#### What the task requires:
When the line with "yellow line: (280, 456)" appears below, start repeating lines exactly, and keep going through the line with "yellow cross: (491, 630)"; add nothing outside that span.

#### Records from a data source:

----

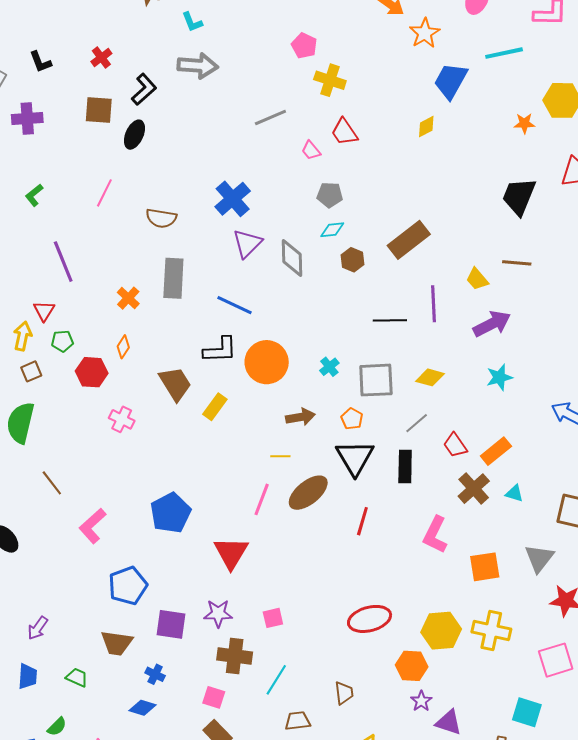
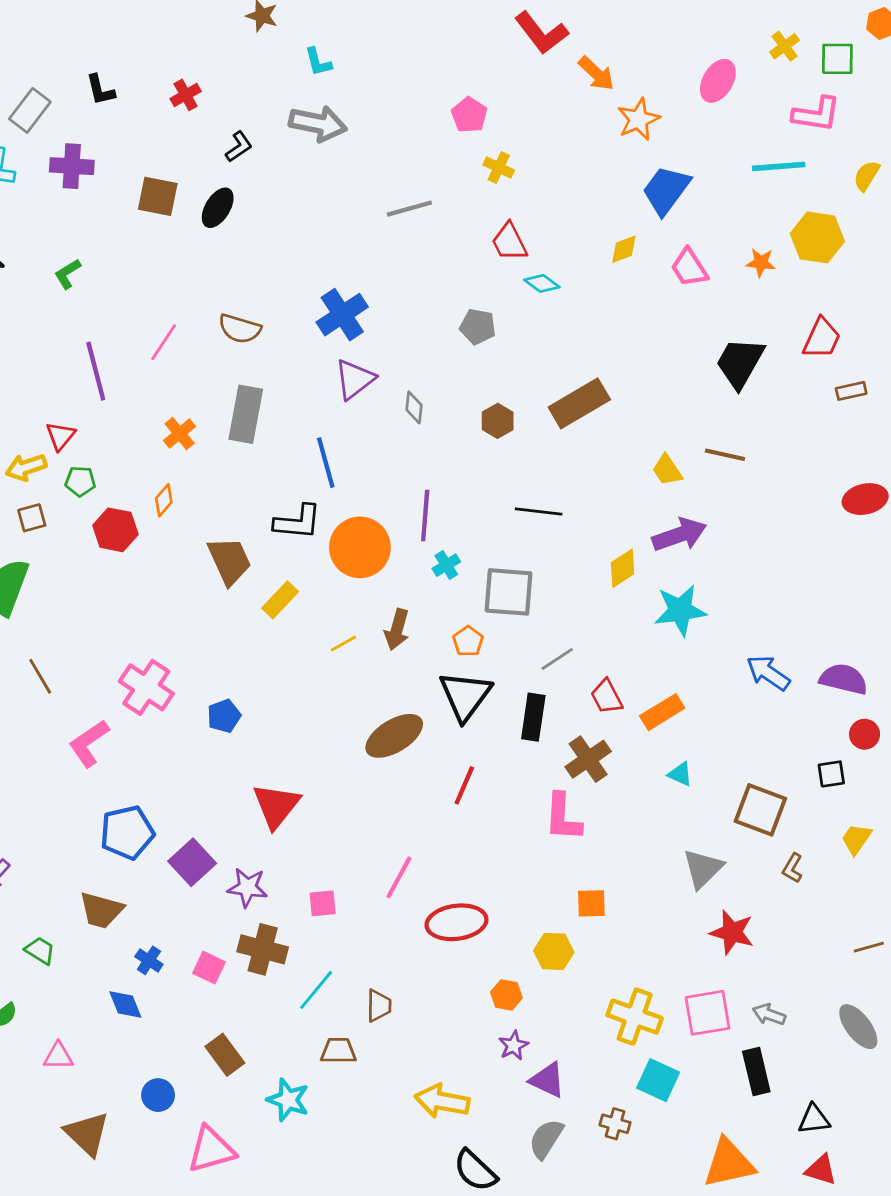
cyan line: (504, 53) -> (779, 166), moved
yellow cross: (330, 80) -> (499, 168), size x0.7
black L-shape: (144, 89) -> (239, 147), size x0.7
brown square: (99, 110) -> (158, 196), moved
pink trapezoid: (311, 150) -> (689, 268), moved, size x1.4
pink line: (104, 193) -> (164, 342), moved
cyan diamond: (332, 230) -> (542, 283), moved, turned 35
gray diamond: (292, 258) -> (414, 407), size x0.6
purple line: (433, 304) -> (425, 516), moved
blue line: (235, 305) -> (326, 463), turned 42
yellow arrow: (23, 336) -> (26, 467), turned -128
yellow diamond: (430, 377) -> (623, 568), moved, turned -56
cyan star: (499, 377) -> (680, 610), size x1.4
brown arrow: (300, 417) -> (397, 630), turned 108
pink cross: (122, 419) -> (146, 687), moved, size x1.5
yellow line: (280, 456) -> (343, 644), moved, turned -36
brown cross: (474, 489) -> (588, 759), moved
pink line: (262, 499) -> (399, 877), moved
blue pentagon: (171, 513) -> (224, 716), moved, size x0.6
pink L-shape: (435, 535) -> (563, 817), turned -30
orange square: (485, 567) -> (591, 903), moved, size x0.7
purple square: (171, 624) -> (192, 862), moved, turned 32
yellow cross: (491, 630) -> (635, 1017), moved
yellow hexagon: (441, 631) -> (554, 951), size x0.7
orange hexagon: (412, 666) -> (506, 995), size x0.7
brown trapezoid: (344, 693) -> (379, 1006), moved
pink square: (214, 697) -> (209, 968), moved
blue diamond: (142, 708) -> (125, 1005), turned 44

----

#### Solution for this problem:
yellow line: (280, 456) -> (343, 644), moved, turned -36
brown cross: (474, 489) -> (588, 759), moved
pink line: (262, 499) -> (399, 877), moved
blue pentagon: (171, 513) -> (224, 716), moved, size x0.6
pink L-shape: (435, 535) -> (563, 817), turned -30
orange square: (485, 567) -> (591, 903), moved, size x0.7
purple square: (171, 624) -> (192, 862), moved, turned 32
yellow cross: (491, 630) -> (635, 1017), moved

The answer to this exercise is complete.